▸ **WHAT NEEDS TO BE DONE**
Write down exactly the lines from the one with "(125, 243) = (414, 521): none -> blue spoon" to the end of the data, first and last included, and no others.

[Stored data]
-------
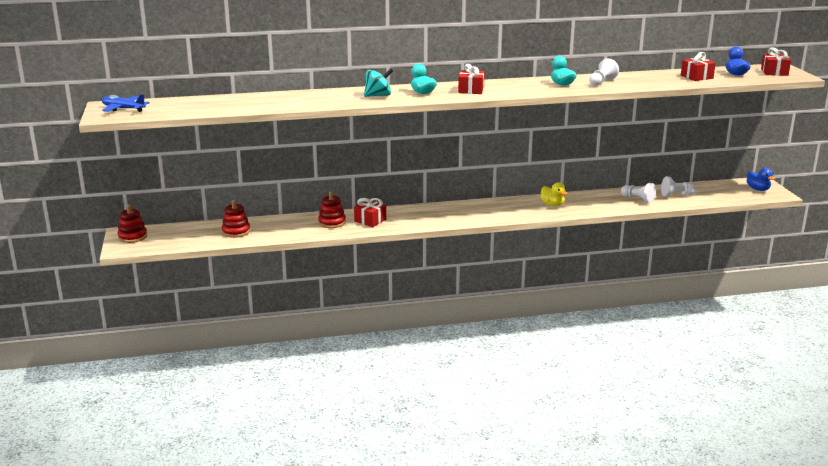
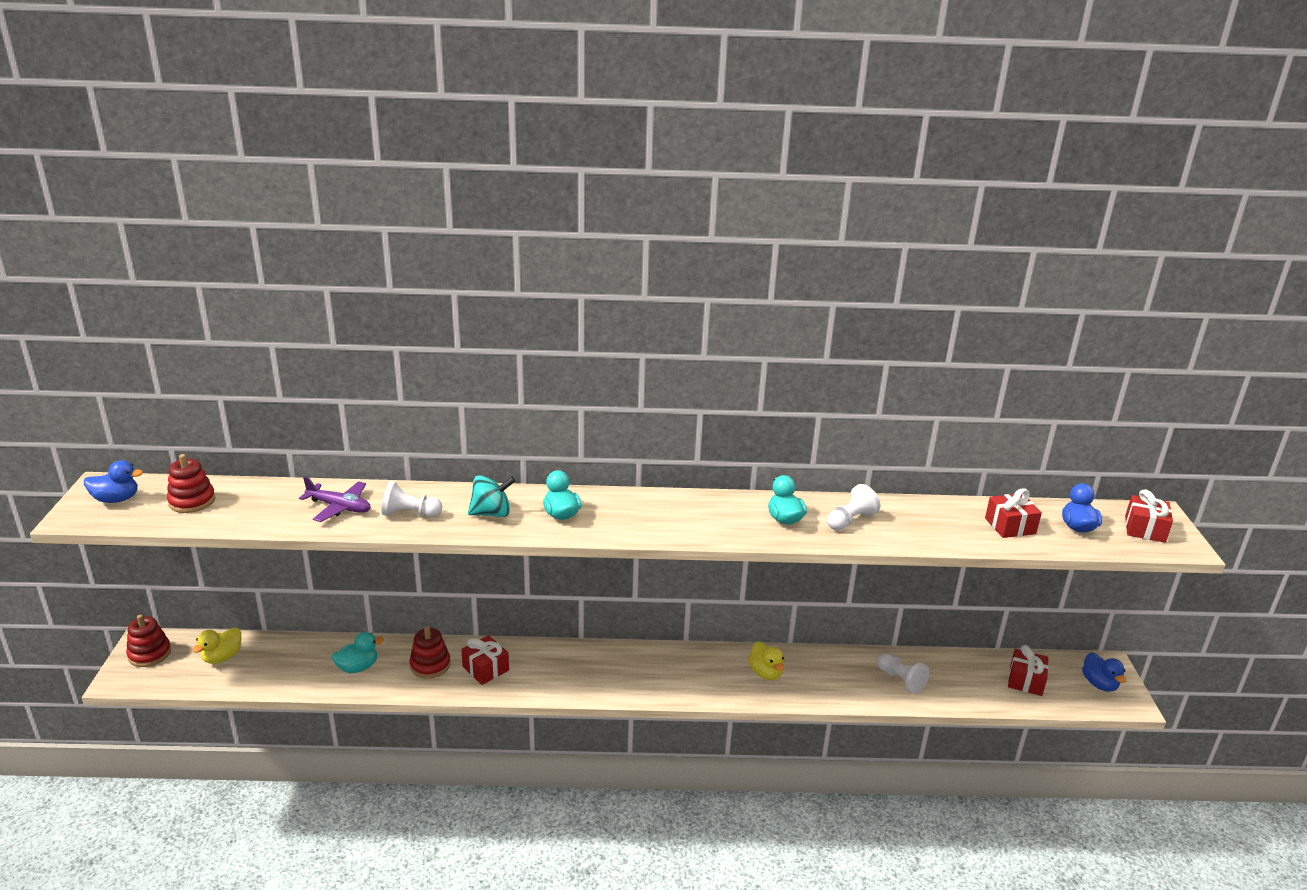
camera: 10 degrees right, 5 degrees up
(123, 109) = (116, 499): blue plane -> blue duck
(185, 233) = (222, 657): none -> yellow duck
(236, 232) = (290, 665): red stacking toy -> red stacking toy (192, 501)
(277, 101) = (339, 507): none -> purple plane
(283, 228) = (358, 667): none -> turquoise duck
(471, 90) = (637, 516): red gift -> red gift (1025, 681)
(676, 195) = (964, 678): white pawn -> white pawn (410, 514)

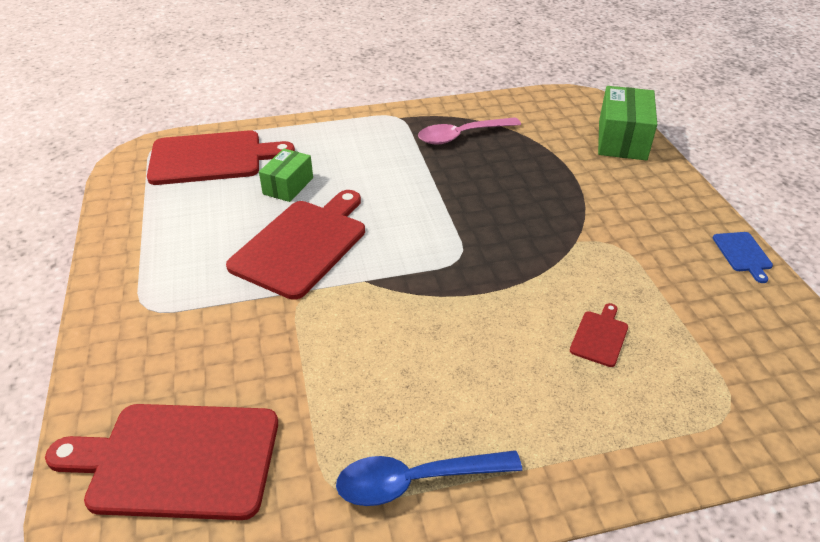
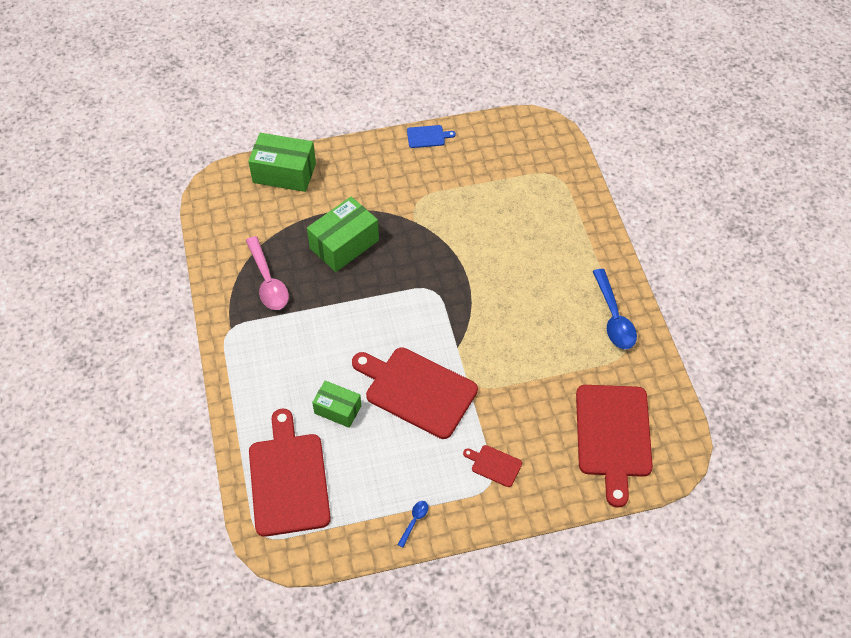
camera: 90 degrees left, 15 degrees up
(125, 243) = (414, 521): none -> blue spoon
(523, 185) = (344, 244): none -> green box
(599, 336) = (504, 222): red cutting board -> red cutting board (494, 465)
-------
▸ **YOUR RESPONSE**
(125, 243) = (414, 521): none -> blue spoon
(523, 185) = (344, 244): none -> green box
(599, 336) = (504, 222): red cutting board -> red cutting board (494, 465)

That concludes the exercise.